↓↓↓

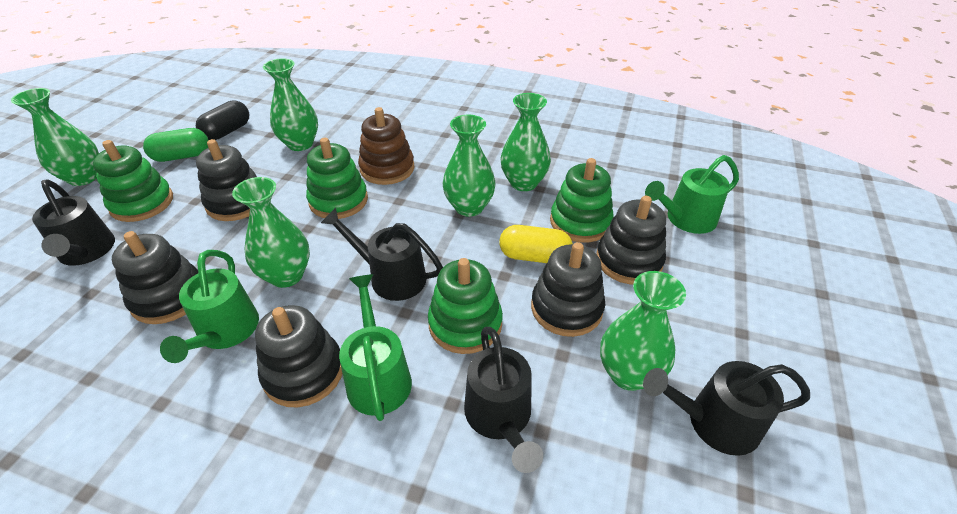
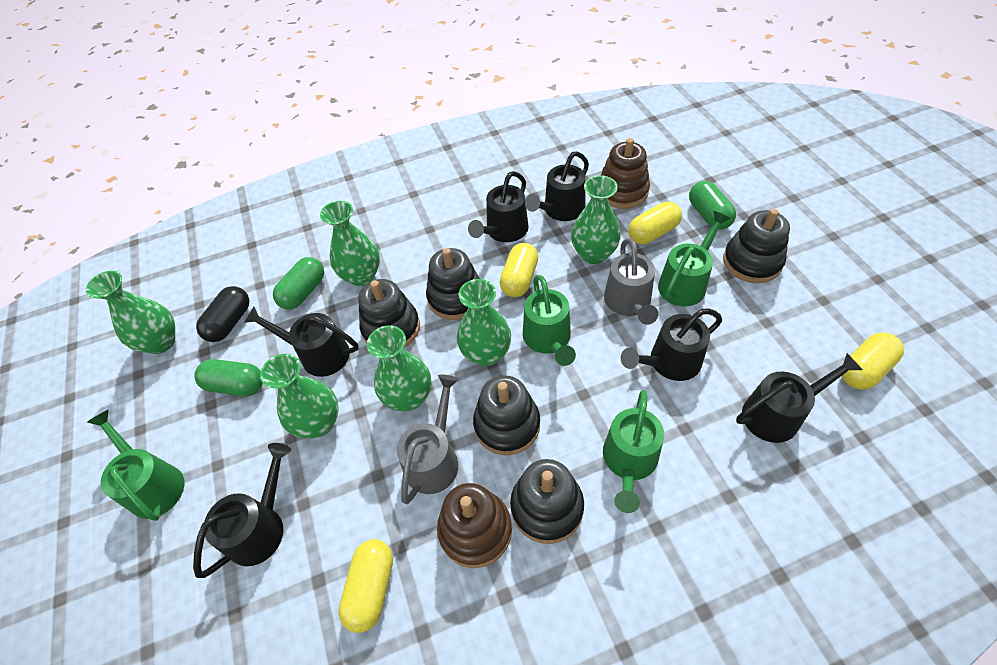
black watering can: [32,179,115,266] [321,207,443,301] [464,327,543,473] [643,361,810,456] = 4 -> [193,443,291,578] [244,307,359,377] [468,171,529,242] [525,151,589,221] [621,308,722,381] [736,353,863,443] = 6
brown stacking toy: [358,107,415,185] = 1 -> [437,483,512,568] [601,138,650,209] = 2
green capsule: [143,128,208,162] = 1 -> [194,359,263,396] [273,257,324,309] [689,181,736,230] = 3
green stacking toy: [93,140,173,222] [306,138,368,219] [428,258,503,354] [550,158,614,242] = 4 -> none = 0
green watering can: [160,250,259,363] [339,274,412,421] [645,155,739,234] = 3 -> [87,410,185,521] [523,275,576,366] [603,390,664,513] [658,211,730,307] = 4
grey watering can: none = 0 -> [397,374,459,504] [604,238,658,325] = 2
yellow capsule: [499,225,573,263] = 1 -> [339,539,393,633] [500,243,538,297] [628,202,682,244] [842,333,904,390] = 4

↑↑↑

- **TASK GOAL**
Retyping should start at the first line of the data above and stop after the line with "green stacking toy: [93,140,173,222]", and no picture should be included.

- **THE COMPLETED TASK**
black watering can: [32,179,115,266] [321,207,443,301] [464,327,543,473] [643,361,810,456] = 4 -> [193,443,291,578] [244,307,359,377] [468,171,529,242] [525,151,589,221] [621,308,722,381] [736,353,863,443] = 6
brown stacking toy: [358,107,415,185] = 1 -> [437,483,512,568] [601,138,650,209] = 2
green capsule: [143,128,208,162] = 1 -> [194,359,263,396] [273,257,324,309] [689,181,736,230] = 3
green stacking toy: [93,140,173,222] [306,138,368,219] [428,258,503,354] [550,158,614,242] = 4 -> none = 0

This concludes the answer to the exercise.